- [Object tracking records]:
—————
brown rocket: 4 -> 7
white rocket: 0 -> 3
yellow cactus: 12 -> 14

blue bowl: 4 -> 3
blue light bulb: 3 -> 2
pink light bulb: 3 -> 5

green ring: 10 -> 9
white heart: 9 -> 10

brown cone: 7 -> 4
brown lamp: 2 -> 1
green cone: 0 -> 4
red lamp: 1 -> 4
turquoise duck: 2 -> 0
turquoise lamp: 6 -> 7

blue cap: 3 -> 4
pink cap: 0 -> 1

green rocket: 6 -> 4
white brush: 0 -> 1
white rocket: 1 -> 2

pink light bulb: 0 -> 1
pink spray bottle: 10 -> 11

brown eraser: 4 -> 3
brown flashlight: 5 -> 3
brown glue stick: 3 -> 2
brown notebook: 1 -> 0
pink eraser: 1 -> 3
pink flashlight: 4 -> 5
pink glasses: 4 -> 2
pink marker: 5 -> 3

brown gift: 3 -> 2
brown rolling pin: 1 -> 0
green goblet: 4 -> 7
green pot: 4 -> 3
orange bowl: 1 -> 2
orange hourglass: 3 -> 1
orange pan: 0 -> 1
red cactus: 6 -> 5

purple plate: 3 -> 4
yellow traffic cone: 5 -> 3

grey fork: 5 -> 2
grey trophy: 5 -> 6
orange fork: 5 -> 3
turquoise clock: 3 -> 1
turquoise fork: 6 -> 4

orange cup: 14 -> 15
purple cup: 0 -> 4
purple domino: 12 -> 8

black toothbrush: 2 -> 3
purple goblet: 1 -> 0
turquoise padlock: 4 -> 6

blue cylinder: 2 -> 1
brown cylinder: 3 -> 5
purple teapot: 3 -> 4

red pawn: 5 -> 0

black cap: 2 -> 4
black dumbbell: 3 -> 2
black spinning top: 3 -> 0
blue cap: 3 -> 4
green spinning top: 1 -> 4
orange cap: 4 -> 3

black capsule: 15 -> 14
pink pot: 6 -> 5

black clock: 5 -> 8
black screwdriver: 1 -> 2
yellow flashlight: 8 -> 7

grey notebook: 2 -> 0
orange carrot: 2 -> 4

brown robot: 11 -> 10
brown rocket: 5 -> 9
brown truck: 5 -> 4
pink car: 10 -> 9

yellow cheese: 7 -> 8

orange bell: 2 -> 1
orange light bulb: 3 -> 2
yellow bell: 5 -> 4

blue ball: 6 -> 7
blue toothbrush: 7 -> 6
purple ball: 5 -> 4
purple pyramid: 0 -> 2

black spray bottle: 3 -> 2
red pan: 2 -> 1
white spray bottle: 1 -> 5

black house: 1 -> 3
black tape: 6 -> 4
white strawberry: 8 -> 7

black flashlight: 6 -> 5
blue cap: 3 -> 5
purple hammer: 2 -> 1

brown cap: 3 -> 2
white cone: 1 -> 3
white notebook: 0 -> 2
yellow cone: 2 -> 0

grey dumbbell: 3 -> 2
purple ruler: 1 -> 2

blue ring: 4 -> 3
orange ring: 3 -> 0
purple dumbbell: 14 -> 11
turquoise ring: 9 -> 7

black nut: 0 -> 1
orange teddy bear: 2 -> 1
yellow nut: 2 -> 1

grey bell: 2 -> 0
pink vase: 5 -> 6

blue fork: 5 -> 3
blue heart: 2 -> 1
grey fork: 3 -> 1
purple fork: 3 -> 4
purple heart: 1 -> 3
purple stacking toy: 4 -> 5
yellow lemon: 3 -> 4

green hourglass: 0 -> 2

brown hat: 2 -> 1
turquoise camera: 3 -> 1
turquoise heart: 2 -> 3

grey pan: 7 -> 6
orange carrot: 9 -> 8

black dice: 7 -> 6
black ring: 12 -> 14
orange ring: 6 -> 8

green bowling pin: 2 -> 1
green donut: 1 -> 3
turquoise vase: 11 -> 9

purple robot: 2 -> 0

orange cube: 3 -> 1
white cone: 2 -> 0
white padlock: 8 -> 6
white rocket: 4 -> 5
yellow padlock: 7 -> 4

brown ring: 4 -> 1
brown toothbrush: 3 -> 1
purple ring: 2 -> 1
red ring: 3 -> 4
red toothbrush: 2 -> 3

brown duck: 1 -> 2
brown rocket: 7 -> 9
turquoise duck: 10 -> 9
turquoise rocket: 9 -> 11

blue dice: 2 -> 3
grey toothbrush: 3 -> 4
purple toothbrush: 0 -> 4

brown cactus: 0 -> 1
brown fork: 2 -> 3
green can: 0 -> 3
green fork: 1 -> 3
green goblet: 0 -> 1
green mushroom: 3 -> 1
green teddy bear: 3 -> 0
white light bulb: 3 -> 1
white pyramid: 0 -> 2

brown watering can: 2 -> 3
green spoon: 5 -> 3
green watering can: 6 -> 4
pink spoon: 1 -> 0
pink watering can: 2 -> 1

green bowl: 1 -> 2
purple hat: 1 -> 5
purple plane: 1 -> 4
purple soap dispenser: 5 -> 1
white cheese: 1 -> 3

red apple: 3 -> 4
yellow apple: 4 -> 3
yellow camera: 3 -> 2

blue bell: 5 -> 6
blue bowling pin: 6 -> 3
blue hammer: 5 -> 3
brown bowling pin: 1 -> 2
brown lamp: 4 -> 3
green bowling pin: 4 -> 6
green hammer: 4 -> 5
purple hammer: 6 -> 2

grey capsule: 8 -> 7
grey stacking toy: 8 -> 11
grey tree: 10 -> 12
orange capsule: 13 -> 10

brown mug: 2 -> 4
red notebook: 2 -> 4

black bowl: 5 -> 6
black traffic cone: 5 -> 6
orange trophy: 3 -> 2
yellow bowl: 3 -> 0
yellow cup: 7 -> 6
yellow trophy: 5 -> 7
—————
- [Task to complete]: Lines from the records above that hold "bowling" are the ones to list.

- [Output of the exercise]:
green bowling pin: 2 -> 1
blue bowling pin: 6 -> 3
brown bowling pin: 1 -> 2
green bowling pin: 4 -> 6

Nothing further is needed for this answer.